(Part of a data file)
━━━━━━

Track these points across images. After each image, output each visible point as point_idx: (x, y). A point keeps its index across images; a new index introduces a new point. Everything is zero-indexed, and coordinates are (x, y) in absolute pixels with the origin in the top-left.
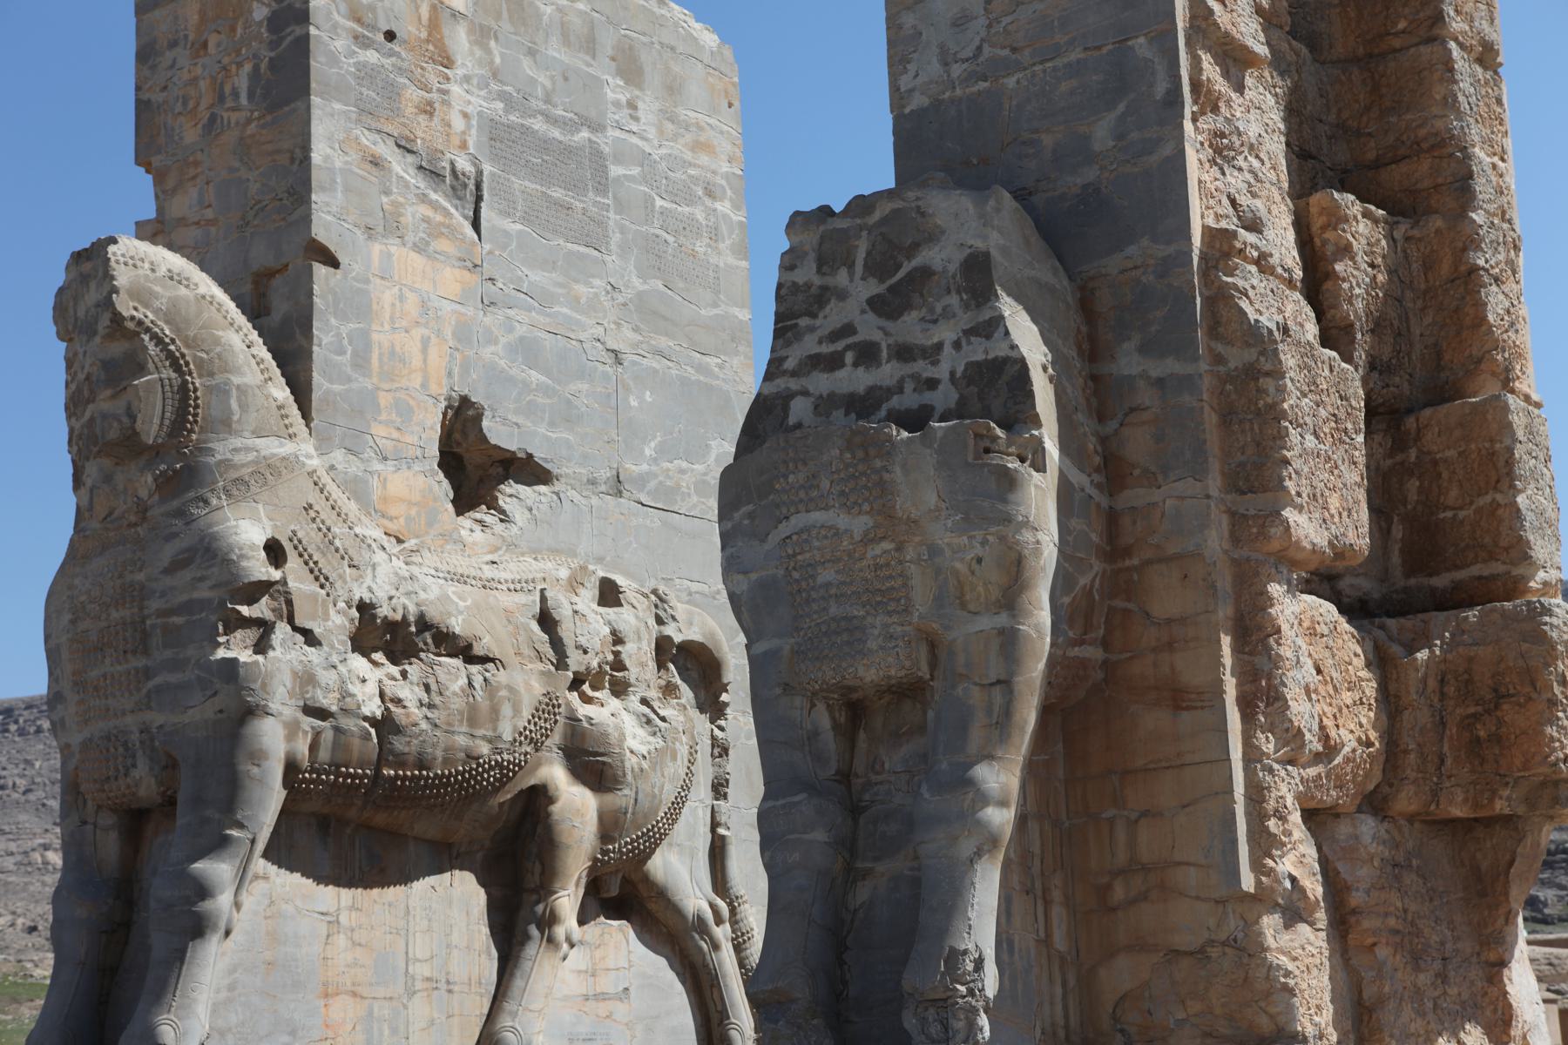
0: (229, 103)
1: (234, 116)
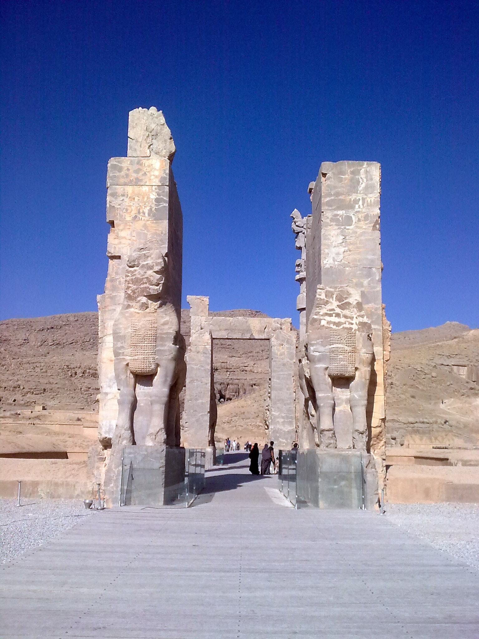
0: (141, 214)
1: (143, 218)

━━━━━━

• **YOUR OBJECTIVE**:
Locate every line in the listing above that contains the string "points", treating uppercase and lowercase as distinct. Copy each matching line in full.

• **SOLUTION BELOW**:
Track these points across images. After each image, output each visible point as point_idx: (x, y). A point keeps its index across images; a new index introduces a new point. Everything is zero-indexed, and coordinates are (x, y) in absolute pixels with the origin in the top-left.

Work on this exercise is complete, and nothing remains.